▸ Exercise objective:
Take each line from the entries that holds "yellow" and copy it out.

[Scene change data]
# # # # # # #
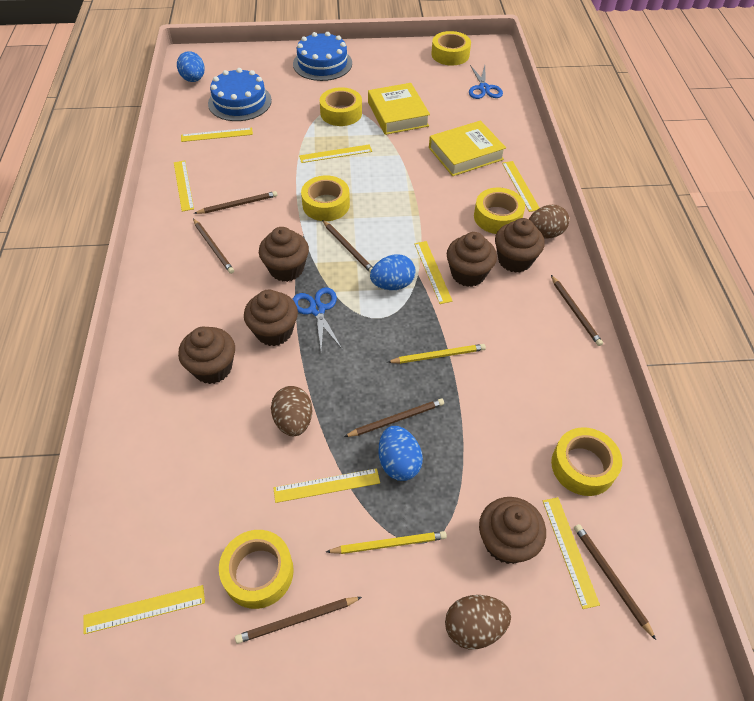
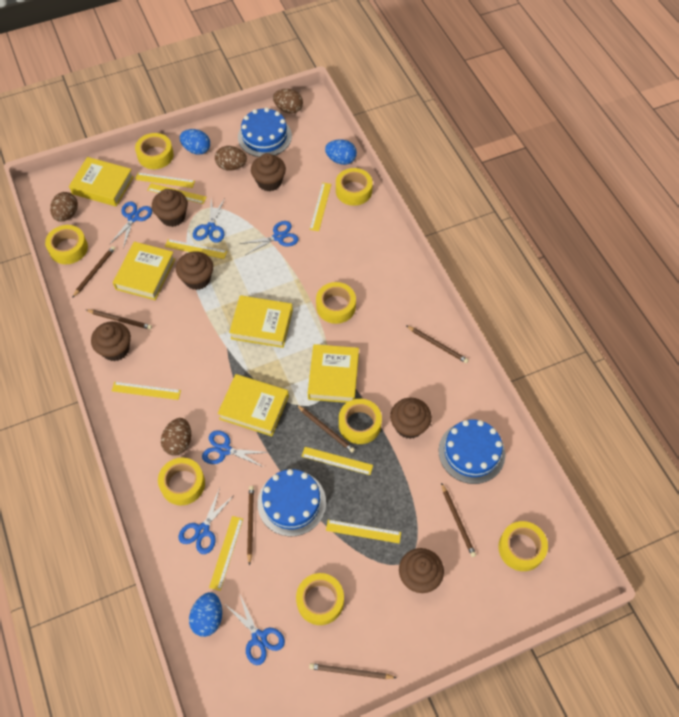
blue cake: 2 -> 3
blue scissors: 2 -> 6
brown egg: 3 -> 4
yellow book: 2 -> 5
yellow pencil: 2 -> 0
yellow tape: 6 -> 8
# # # # # # #
▸ Response:
yellow book: 2 -> 5
yellow pencil: 2 -> 0
yellow tape: 6 -> 8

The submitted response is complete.